** What is needed **
Whenever a line contains the string "instances", copy it out of the entries.

------ Extracted information ------

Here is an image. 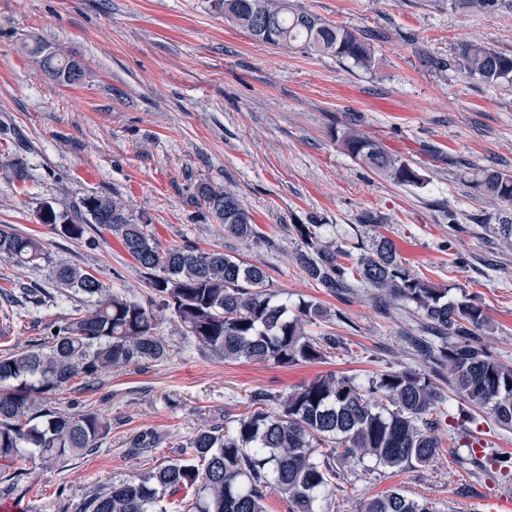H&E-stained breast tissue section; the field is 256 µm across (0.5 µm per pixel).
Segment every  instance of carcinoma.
I'll use <instances>...</instances> for the list:
<instances>
[{
    "instance_id": "cac0c4a2",
    "label": "carcinoma",
    "mask_w": 512,
    "mask_h": 512,
    "mask_svg": "<svg viewBox=\"0 0 512 512\" xmlns=\"http://www.w3.org/2000/svg\"><path fill=\"white\" fill-rule=\"evenodd\" d=\"M224 18L260 41L317 52L370 69L371 45L356 32L330 24L290 0H216ZM47 71L73 84L82 71L74 61L37 44ZM465 72L490 85L512 82V57L482 44L457 48ZM344 149L376 173L406 186L423 175L355 128L340 137ZM483 195L512 204V172L484 169L473 181ZM197 197L224 235L250 239L256 224L234 194L208 184ZM76 219L50 201L37 213L71 239L87 228L116 236L135 260L151 290L150 299L108 288L77 266L52 268L53 279L85 296L88 307L48 327L44 340L0 356V480L13 481L18 456L29 450L44 463L85 455L99 447L112 426L99 413L57 406L59 395L80 377L87 387L109 369L144 367L169 356L157 332V312L168 311L198 348L226 362H271L292 366L314 362L336 346L330 335L315 337L307 327L327 319L324 306L302 300L293 307L275 301L269 276L224 248L203 251L189 245L163 248L148 225L133 218L120 199L89 196ZM319 224H294L301 248L297 261L310 279L336 295L351 288H374L395 302L411 303L426 321L428 335L413 344L430 371H383L363 383L355 376L318 375L286 394L253 392L247 411L232 426L204 427L181 447L178 457L135 477L99 486L82 497L77 512H169L167 498L184 493L187 512H267L264 489L274 486L288 501V512H320L336 497V460L372 459L379 465L426 466L439 455L432 415L446 400L432 373L448 368L456 396L512 431V367L487 351L481 333L489 324L474 298L451 300L448 289L412 272L388 237L349 267L345 251L322 241ZM0 260L19 268L51 263L43 243L7 225L0 226ZM467 461L483 466L480 441L460 435ZM360 512H435L427 501L400 489L362 503Z\"/></svg>"
}]
</instances>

------

** Correct result **
I'll use <instances>...</instances> for the list:
<instances>
</instances>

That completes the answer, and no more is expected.